Assigned task — Search the records for the line with "none -> green ruler [121,186,188,259]". Output that line and each line after it, exactly, and stop at the end; omit pictures.

Object tracking records:
((
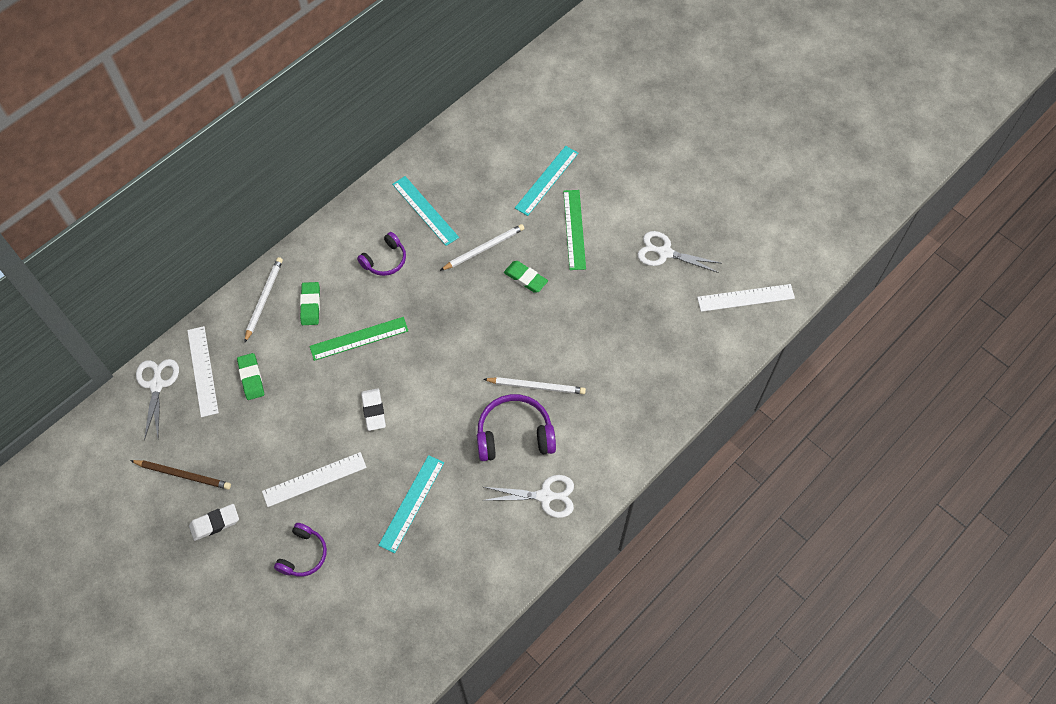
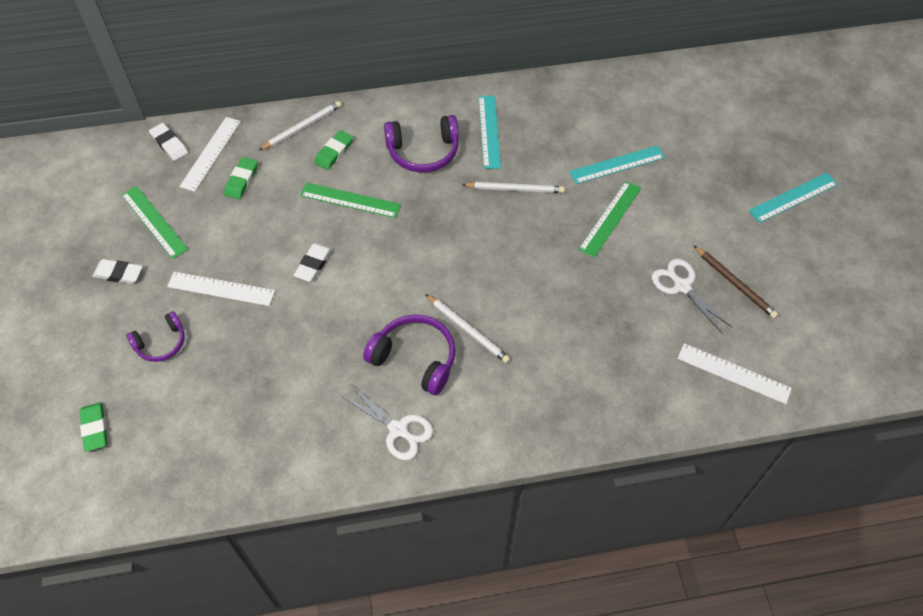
camera: 35 degrees right, 5 degrees down
brown pencil [130,460,231,490] -> brown pencil moved to [694,246,778,319]
white scissors [136,359,179,441] -> white eraser [149,123,188,161]
purple headphones [357,232,406,276] -> purple headphones [384,115,459,172], size x1.59
turquoise ruler [378,455,444,553] -> turquoise ruler moved to [749,173,838,223]
green eraser [504,261,548,293] -> green eraser moved to [79,402,108,452]
none -> green ruler [121,186,188,259]

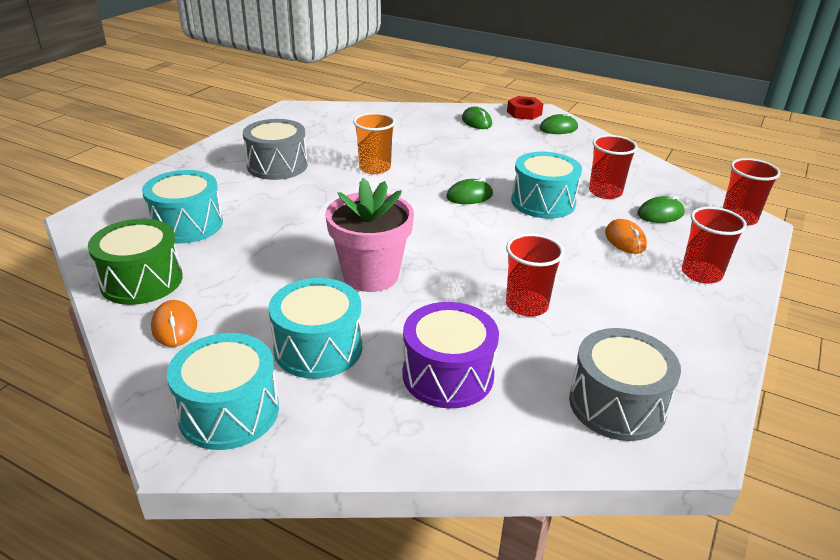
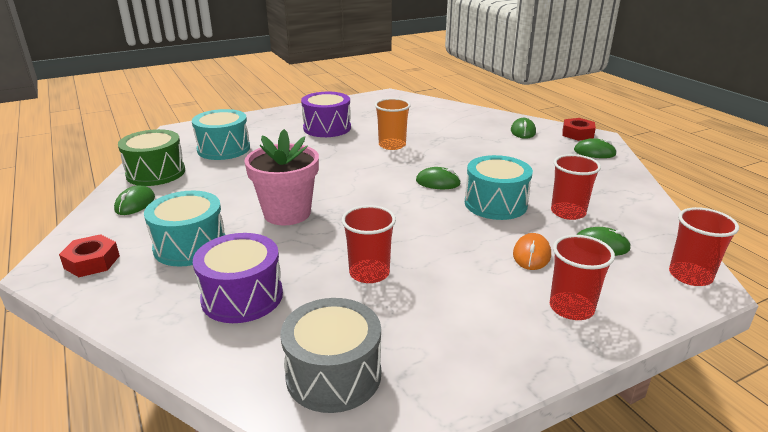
camera: 35 degrees right, 5 degrees down
orange mouse [151,300,197,347] -> green mouse [114,185,155,215]
turquoise drum [167,333,279,450] -> red nut [59,234,120,277]
grey drum [243,119,308,180] -> purple drum [301,92,351,137]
))
Response —
none -> green ruler [121,186,188,259]

camera: 35 degrees right, 5 degrees down
orange mouse [151,300,197,347] -> green mouse [114,185,155,215]
turquoise drum [167,333,279,450] -> red nut [59,234,120,277]
grey drum [243,119,308,180] -> purple drum [301,92,351,137]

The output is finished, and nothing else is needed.